## Task item
Could you repeat exactly the lines below, from the line containing "white duck: 2 -> 3" through the last one, both included, while leaving out any pictures?

## The records
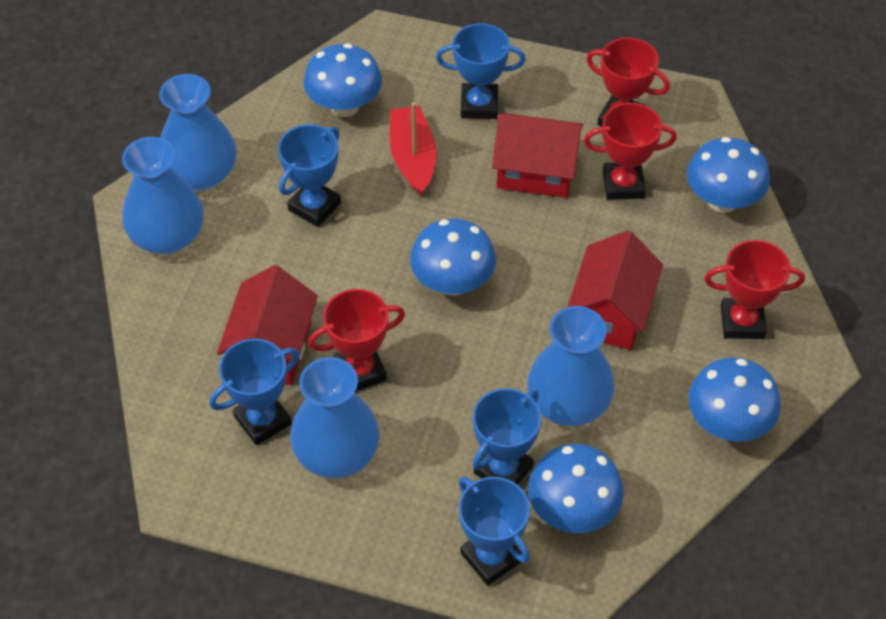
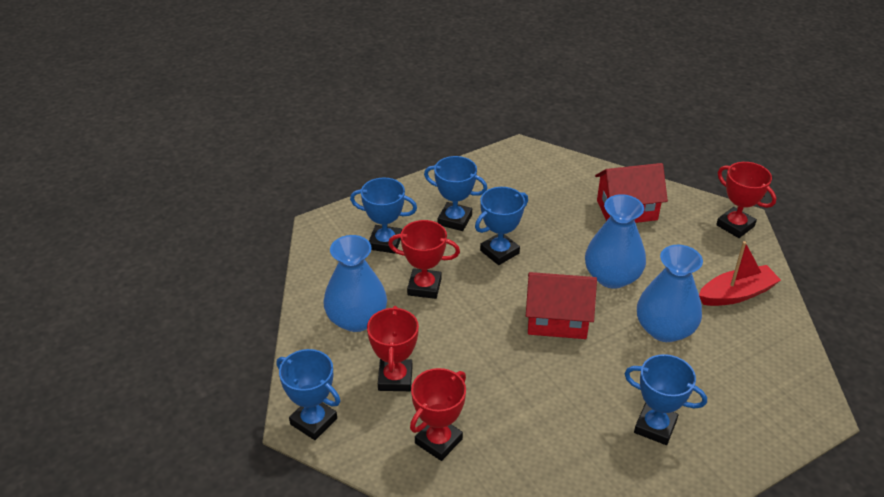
blue mushroom: 5 -> 0
blue vase: 4 -> 3
red house: 3 -> 2

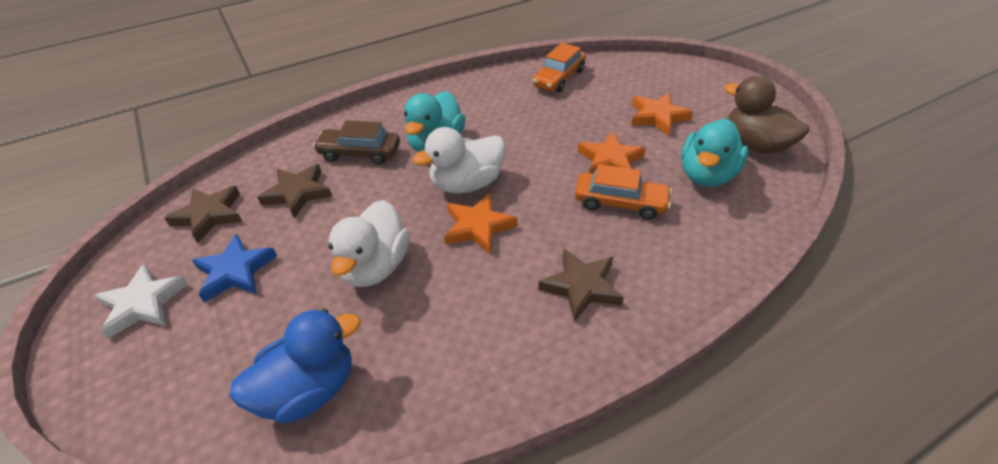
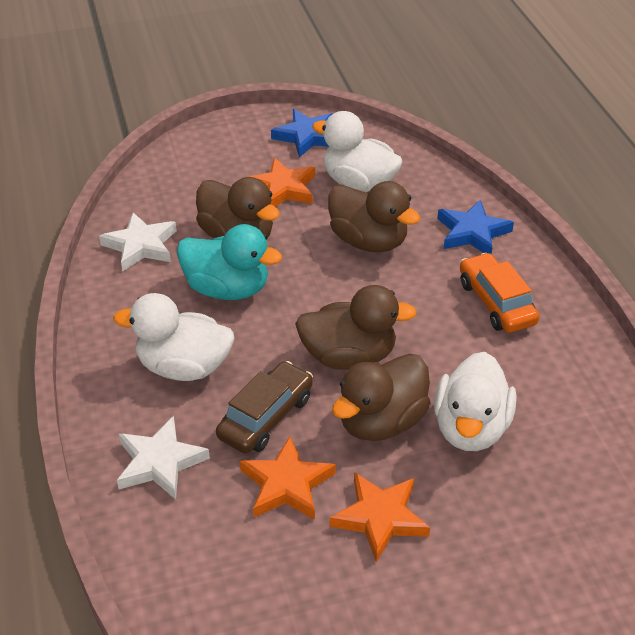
blue duck: 1 -> 0
blue star: 1 -> 2
brown duck: 1 -> 4
brown star: 3 -> 0
orange car: 2 -> 1
turquoise duck: 2 -> 1
white duck: 2 -> 3
white star: 1 -> 2

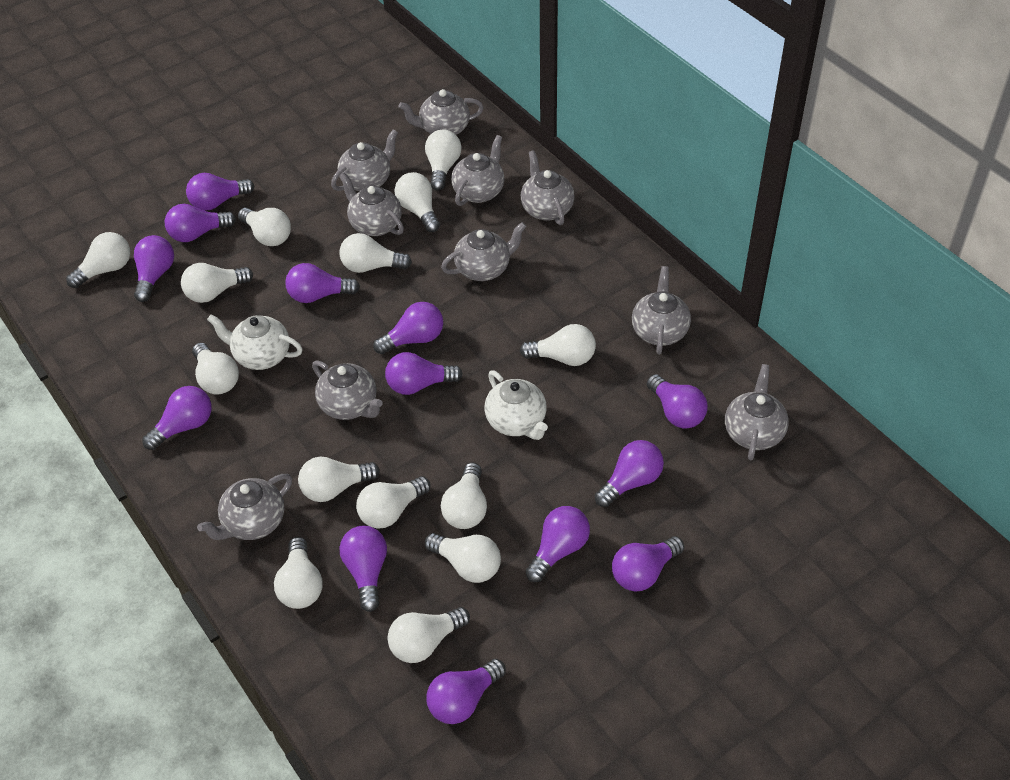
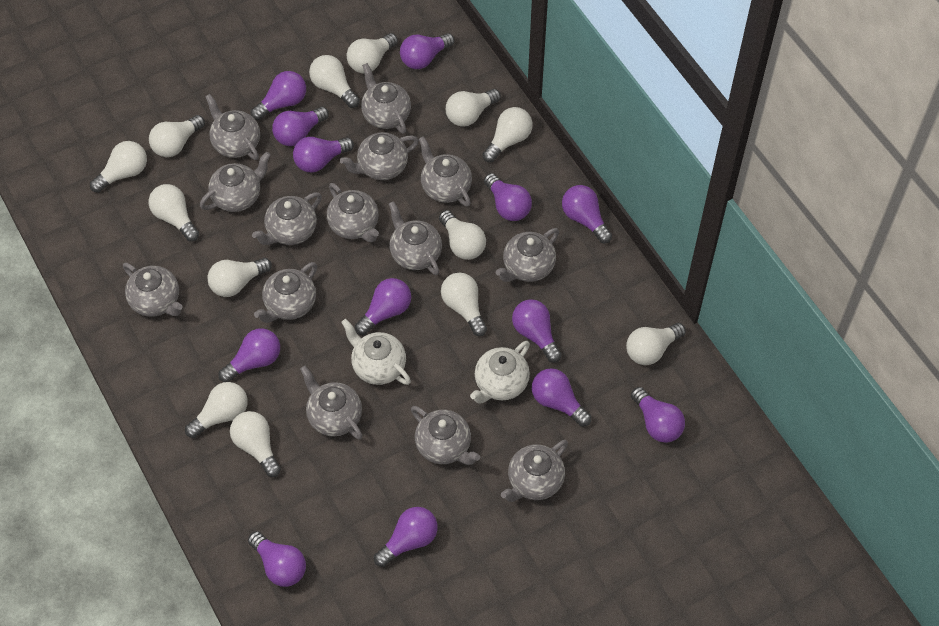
grey teapot: 10 -> 14
white light bulb: 14 -> 13

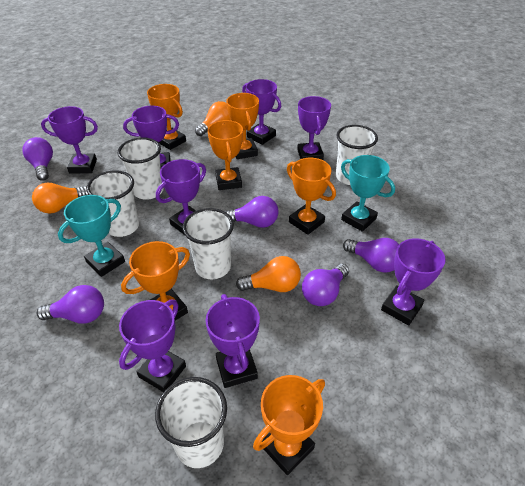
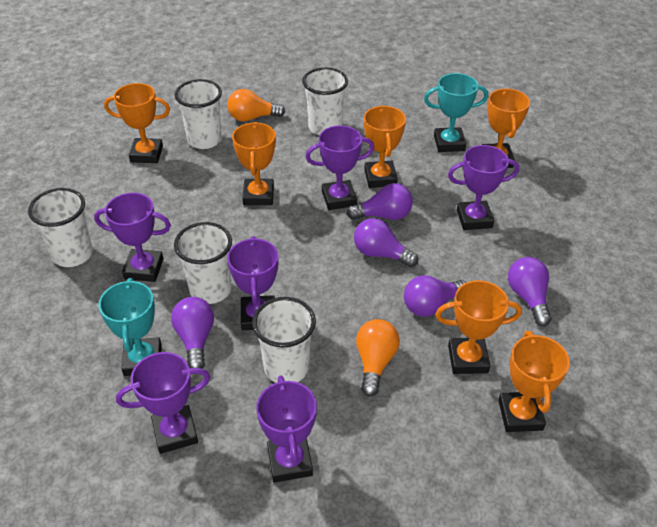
orange light bulb: 3 -> 2
purple trophy: 8 -> 6

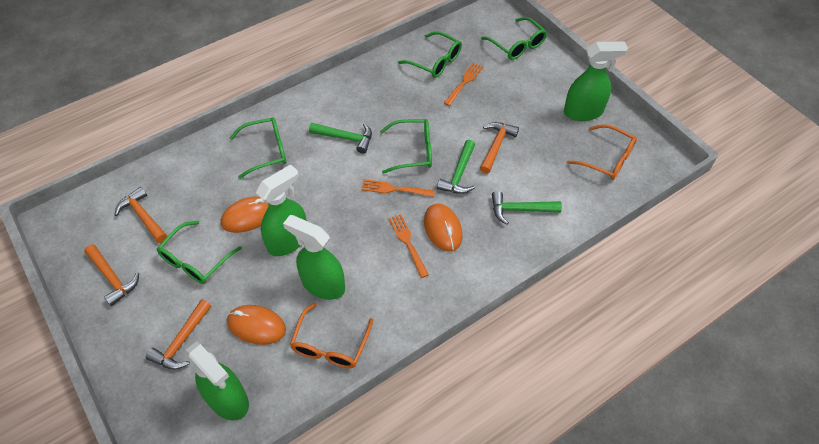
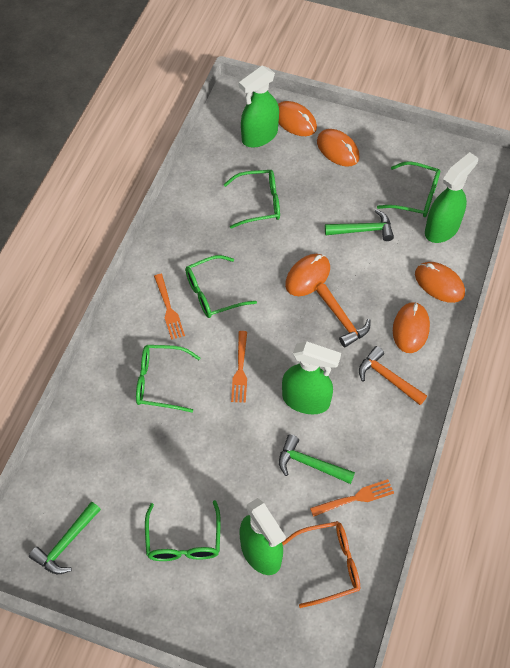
orange glasses: 2 -> 1
orange hammer: 4 -> 2
orange mouse: 3 -> 5

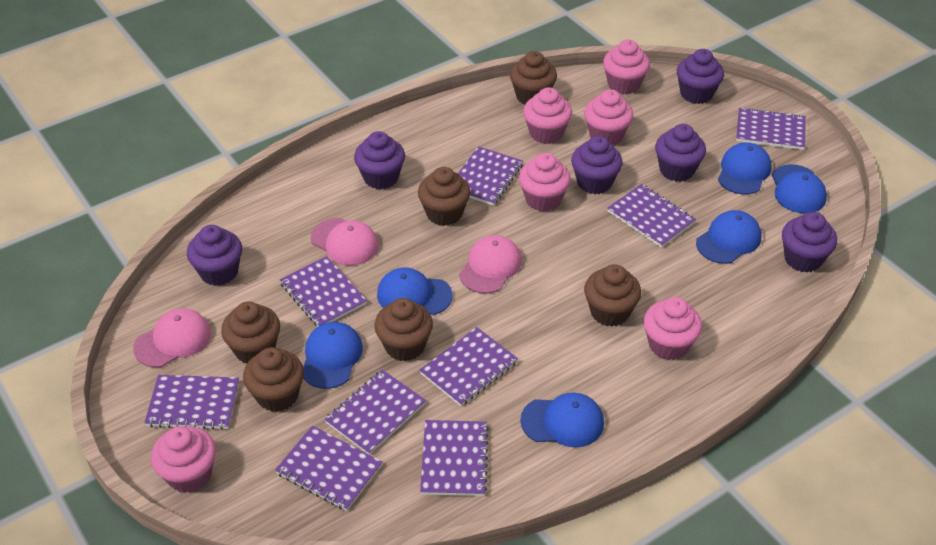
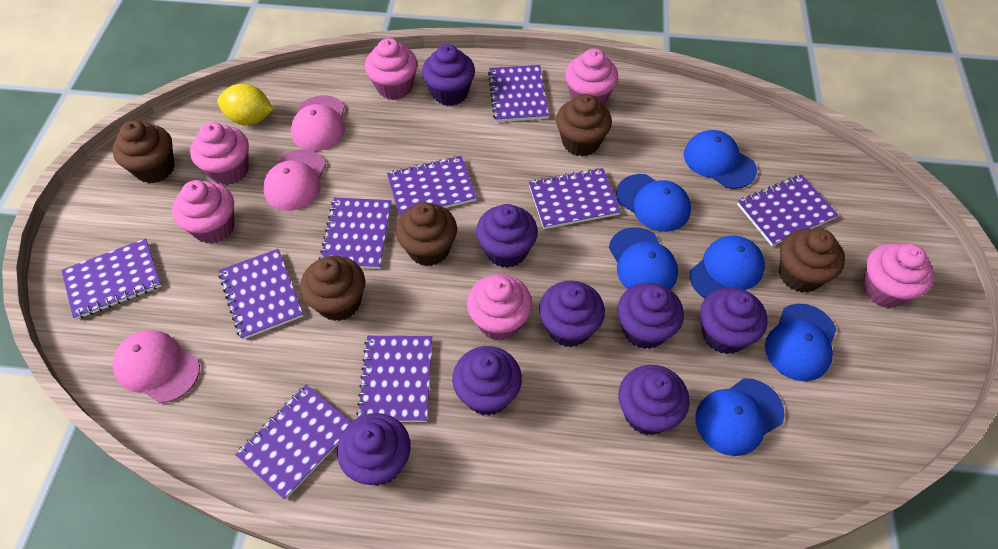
brown cupcake: 6 -> 5
purple cupcake: 6 -> 8
yellow lemon: 0 -> 1

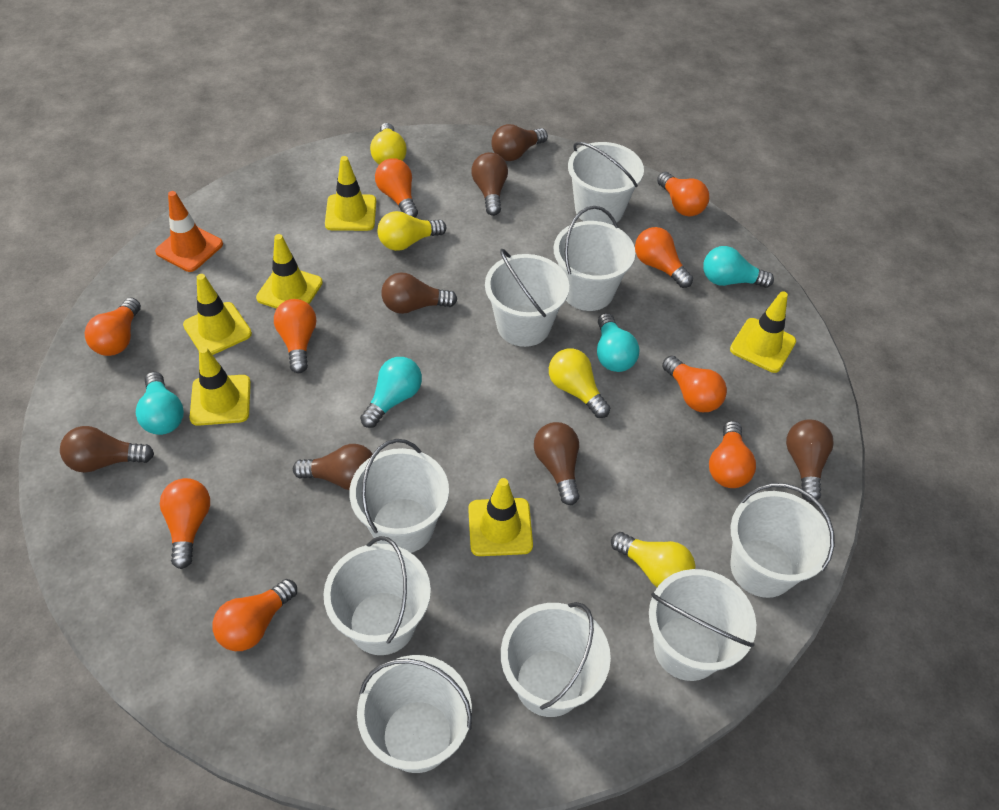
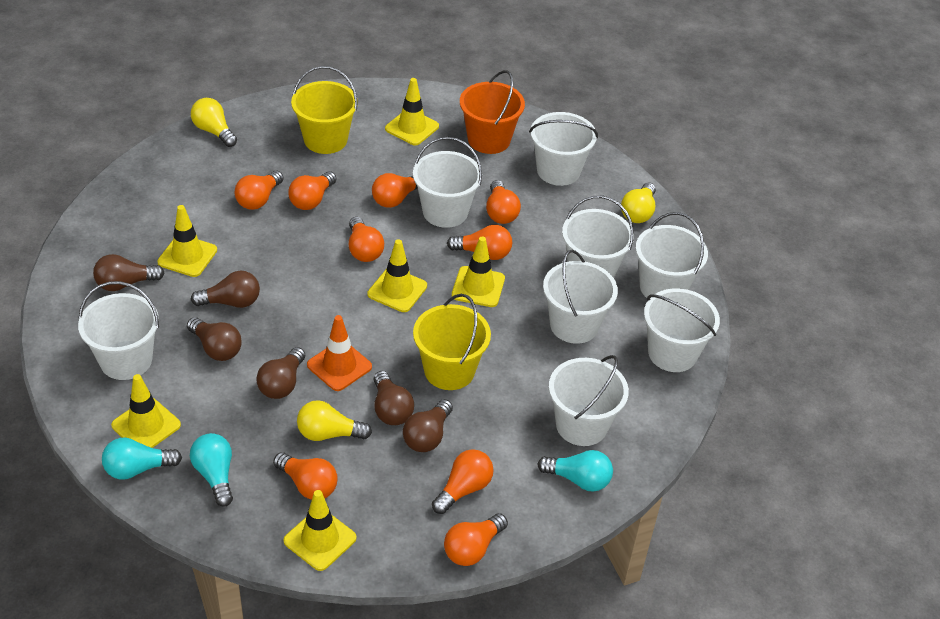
brown light bulb: 7 -> 6
orange bucket: 0 -> 1
turquoise light bulb: 4 -> 3
white bucket: 9 -> 8
yellow bucket: 0 -> 2
yellow light bulb: 4 -> 3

## Exercise answer
white duck: 2 -> 3
white star: 1 -> 2

grey teapot: 10 -> 14
white light bulb: 14 -> 13

orange light bulb: 3 -> 2
purple trophy: 8 -> 6

orange glasses: 2 -> 1
orange hammer: 4 -> 2
orange mouse: 3 -> 5

brown cupcake: 6 -> 5
purple cupcake: 6 -> 8
yellow lemon: 0 -> 1

brown light bulb: 7 -> 6
orange bucket: 0 -> 1
turquoise light bulb: 4 -> 3
white bucket: 9 -> 8
yellow bucket: 0 -> 2
yellow light bulb: 4 -> 3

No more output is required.